──────── DATASET CONTENT
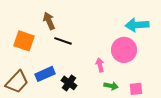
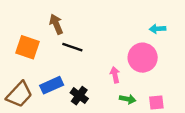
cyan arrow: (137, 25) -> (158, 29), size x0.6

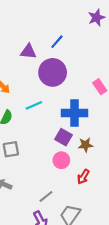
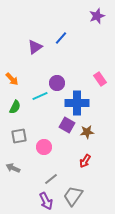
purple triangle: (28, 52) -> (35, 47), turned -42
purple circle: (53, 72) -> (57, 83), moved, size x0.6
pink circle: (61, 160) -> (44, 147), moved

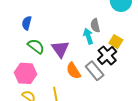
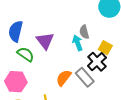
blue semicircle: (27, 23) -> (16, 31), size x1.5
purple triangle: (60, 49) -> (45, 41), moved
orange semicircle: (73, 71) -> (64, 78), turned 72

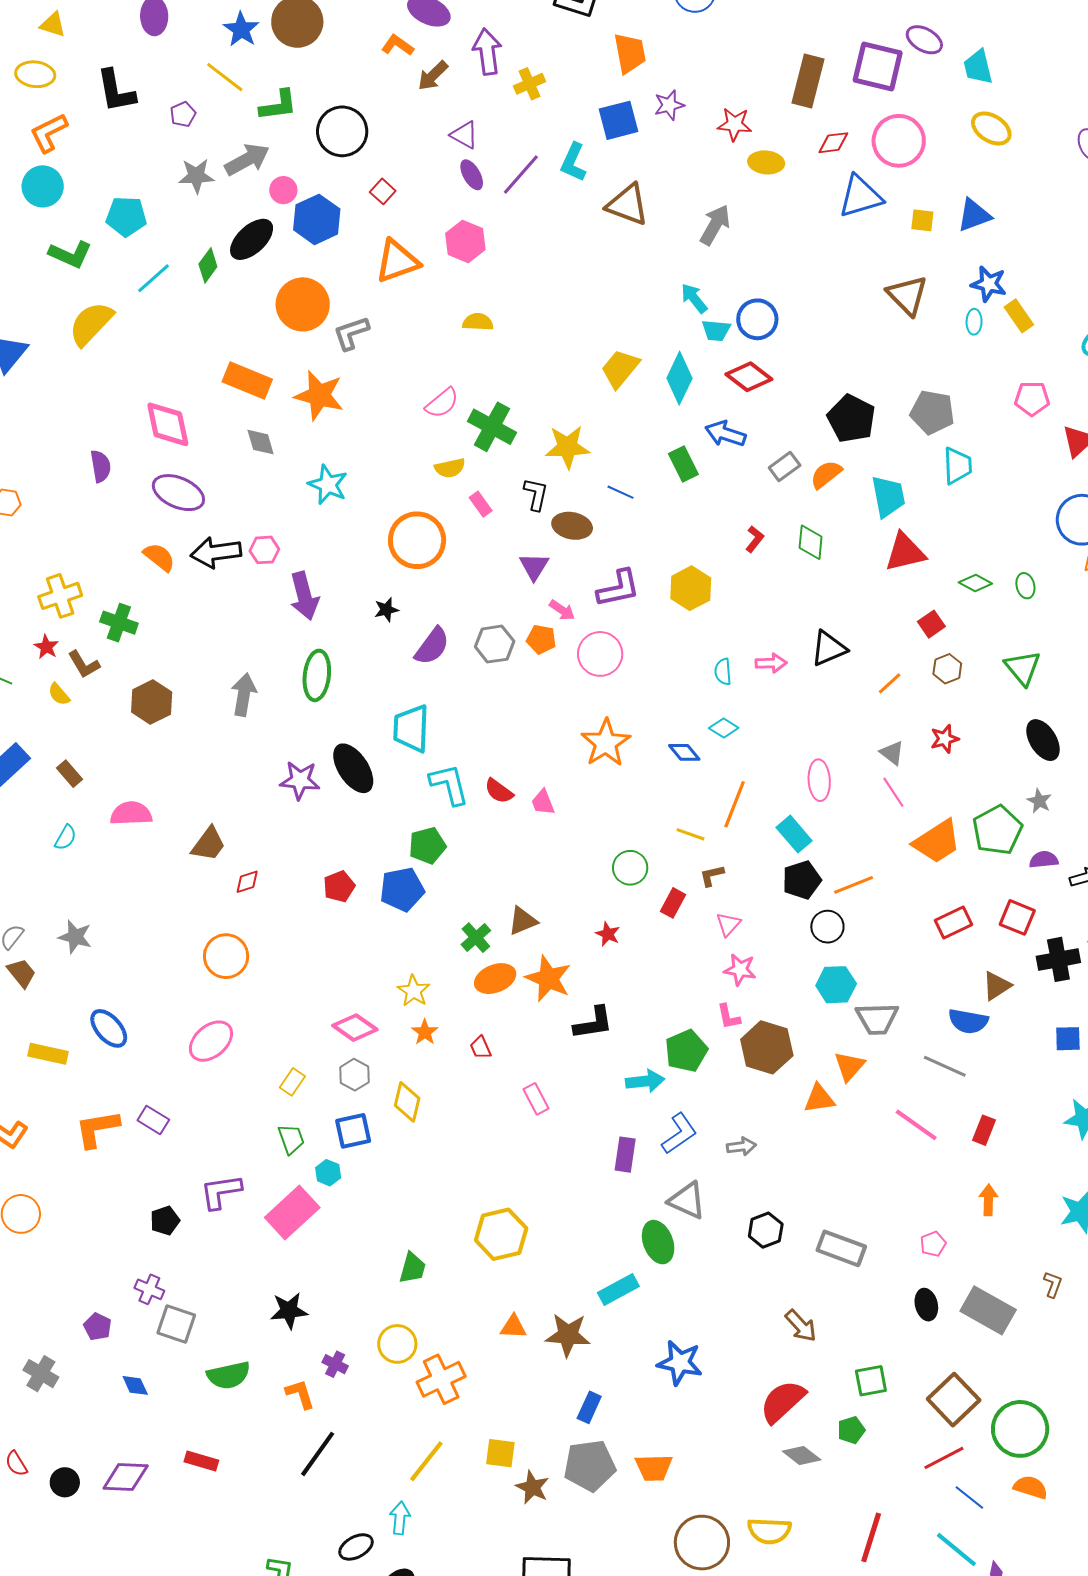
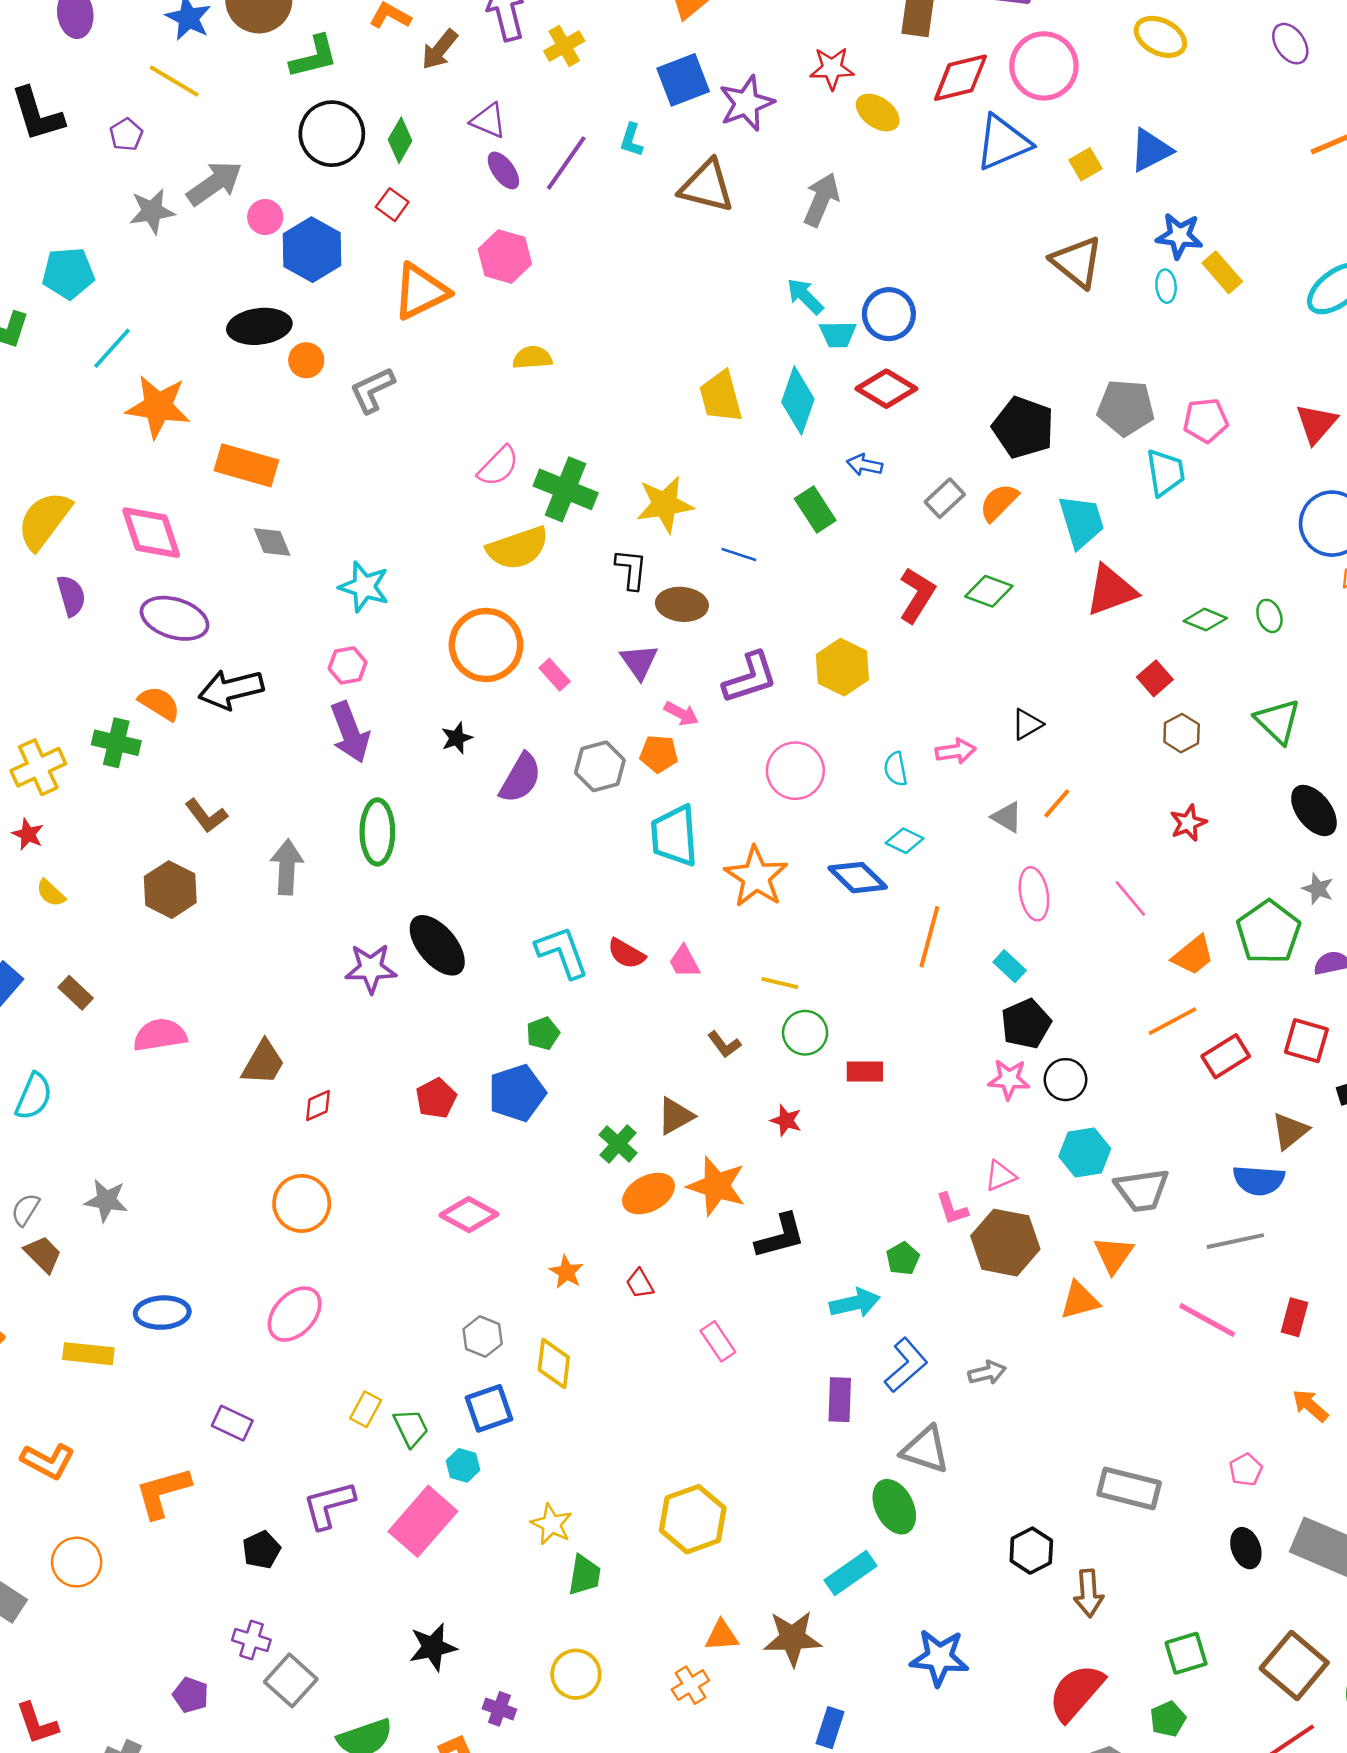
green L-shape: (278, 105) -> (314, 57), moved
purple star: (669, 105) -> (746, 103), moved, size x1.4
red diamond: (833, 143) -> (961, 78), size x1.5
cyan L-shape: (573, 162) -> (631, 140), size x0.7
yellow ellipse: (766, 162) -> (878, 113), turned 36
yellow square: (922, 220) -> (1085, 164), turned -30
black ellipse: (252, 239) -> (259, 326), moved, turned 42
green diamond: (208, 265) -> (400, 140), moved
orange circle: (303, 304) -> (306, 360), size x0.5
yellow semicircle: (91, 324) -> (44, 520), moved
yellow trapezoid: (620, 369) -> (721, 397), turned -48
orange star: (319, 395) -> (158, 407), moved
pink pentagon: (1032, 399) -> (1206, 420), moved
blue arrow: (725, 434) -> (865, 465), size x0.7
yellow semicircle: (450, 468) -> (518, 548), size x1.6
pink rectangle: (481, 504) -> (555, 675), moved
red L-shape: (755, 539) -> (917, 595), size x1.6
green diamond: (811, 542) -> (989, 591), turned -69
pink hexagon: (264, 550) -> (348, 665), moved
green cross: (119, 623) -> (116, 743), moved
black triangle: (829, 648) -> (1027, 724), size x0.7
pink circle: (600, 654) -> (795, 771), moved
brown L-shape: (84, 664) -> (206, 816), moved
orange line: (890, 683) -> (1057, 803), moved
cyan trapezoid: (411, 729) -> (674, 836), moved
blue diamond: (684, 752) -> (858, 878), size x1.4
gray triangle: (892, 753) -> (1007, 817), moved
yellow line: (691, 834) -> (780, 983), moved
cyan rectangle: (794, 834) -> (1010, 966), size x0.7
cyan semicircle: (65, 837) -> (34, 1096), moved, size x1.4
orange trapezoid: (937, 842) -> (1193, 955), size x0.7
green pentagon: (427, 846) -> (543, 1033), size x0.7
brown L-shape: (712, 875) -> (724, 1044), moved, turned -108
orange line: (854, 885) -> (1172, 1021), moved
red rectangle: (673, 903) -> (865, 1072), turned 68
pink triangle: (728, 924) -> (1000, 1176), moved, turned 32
────────────────
WHAT THIS TASK INVOLVES:
Look through the entries above and quote exactly the lines from the line with "yellow line: (691, 834) -> (780, 983), moved" to the line with "green pentagon: (427, 846)", counting both of those lines.

SOLUTION FOR THIS EXERCISE:
yellow line: (691, 834) -> (780, 983), moved
cyan rectangle: (794, 834) -> (1010, 966), size x0.7
cyan semicircle: (65, 837) -> (34, 1096), moved, size x1.4
orange trapezoid: (937, 842) -> (1193, 955), size x0.7
green pentagon: (427, 846) -> (543, 1033), size x0.7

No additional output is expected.